[Point-based object detection data]
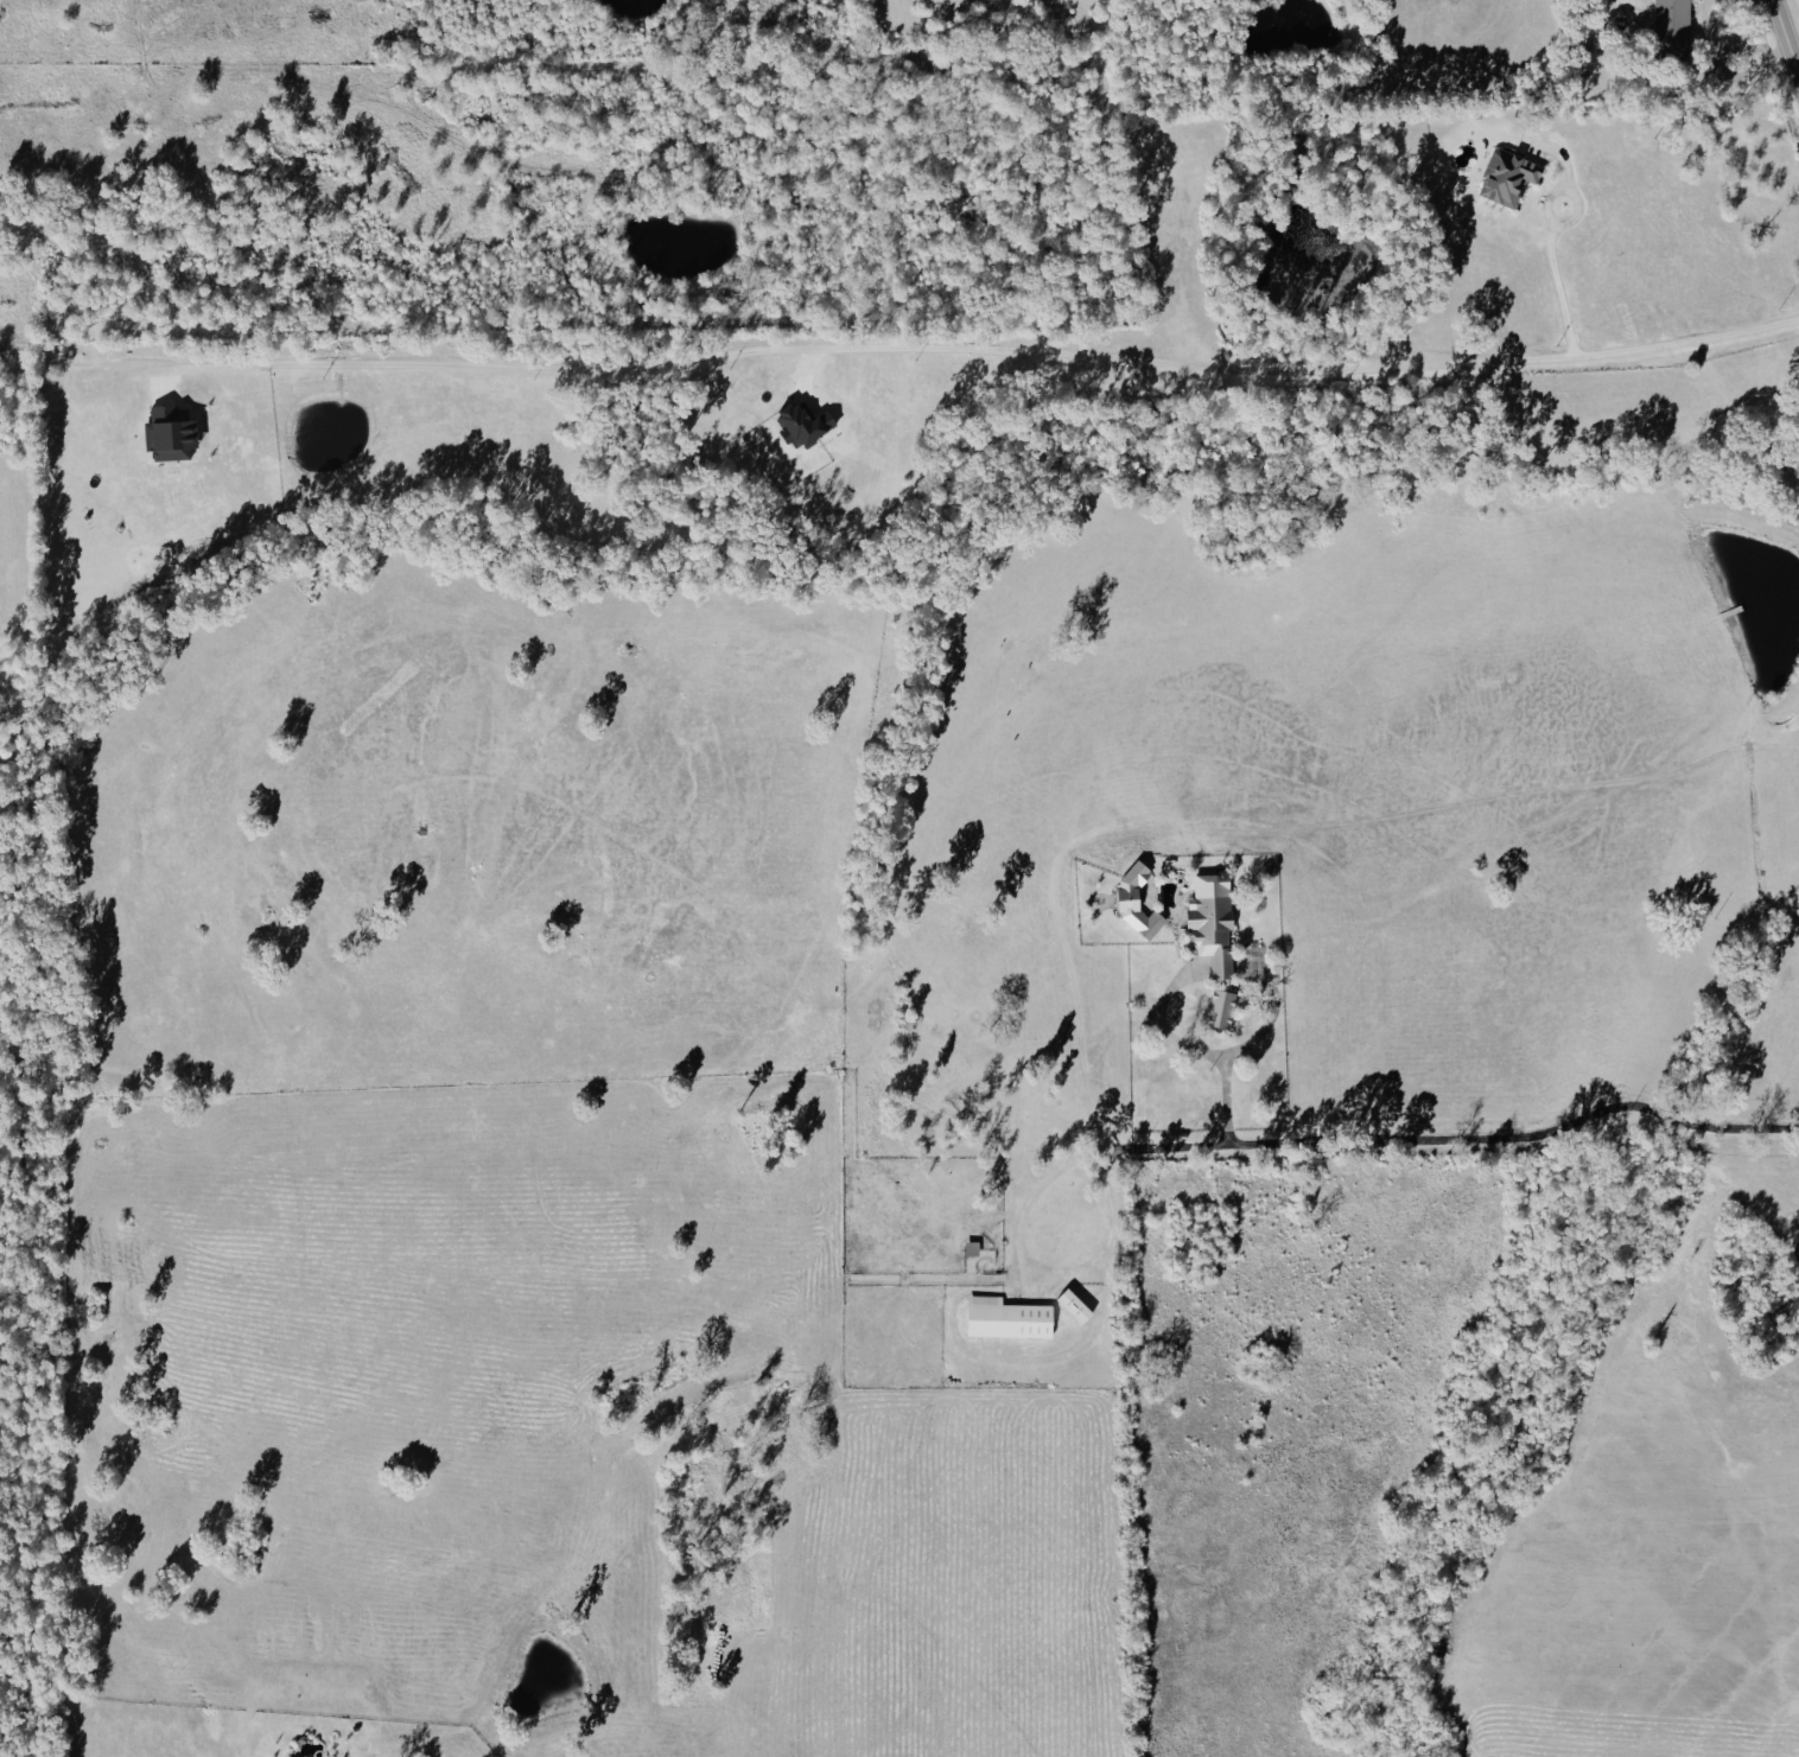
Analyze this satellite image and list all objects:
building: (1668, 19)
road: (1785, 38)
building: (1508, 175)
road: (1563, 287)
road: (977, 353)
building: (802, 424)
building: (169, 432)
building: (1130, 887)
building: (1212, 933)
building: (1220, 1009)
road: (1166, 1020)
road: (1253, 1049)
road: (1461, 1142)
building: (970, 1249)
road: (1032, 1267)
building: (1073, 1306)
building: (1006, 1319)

Task goal: With the pictures excluded, retype the records above verbatim.

Result of this exercise:
Analyze this satellite image and list all objects:
building: (1668, 19)
road: (1785, 38)
building: (1508, 175)
road: (1563, 287)
road: (977, 353)
building: (802, 424)
building: (169, 432)
building: (1130, 887)
building: (1212, 933)
building: (1220, 1009)
road: (1166, 1020)
road: (1253, 1049)
road: (1461, 1142)
building: (970, 1249)
road: (1032, 1267)
building: (1073, 1306)
building: (1006, 1319)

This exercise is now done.